===== THE INPUT =====
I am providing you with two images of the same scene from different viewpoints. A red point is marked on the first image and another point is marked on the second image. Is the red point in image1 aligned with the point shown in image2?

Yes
=====
===== THE INPUT =====
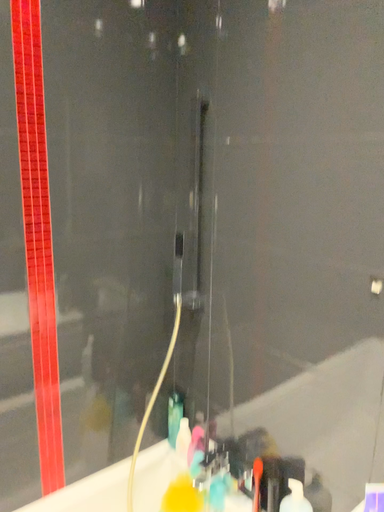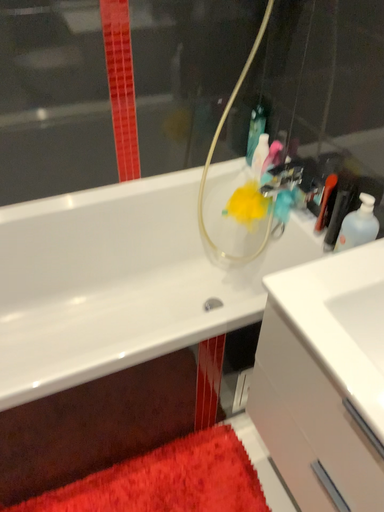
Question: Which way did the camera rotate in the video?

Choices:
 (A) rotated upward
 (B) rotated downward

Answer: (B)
=====
===== THE INPUT =====
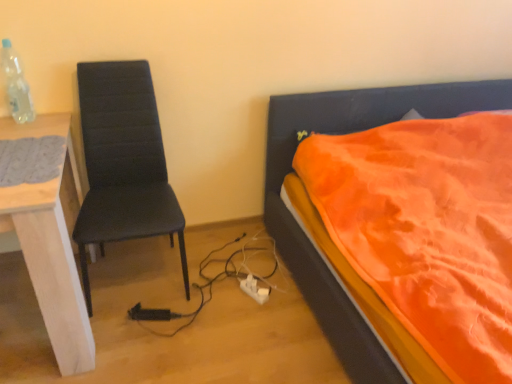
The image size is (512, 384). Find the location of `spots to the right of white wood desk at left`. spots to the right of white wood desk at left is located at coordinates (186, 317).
=====
▶ _EXERCISE PROMPT_
Reproduce the lines character for character, starting at the line containing "Question: Which way" and ending at the line containing "(B) rotated downward".

▶ _WORKED SOLUTION_
Question: Which way did the camera rotate in the video?

Choices:
 (A) rotated upward
 (B) rotated downward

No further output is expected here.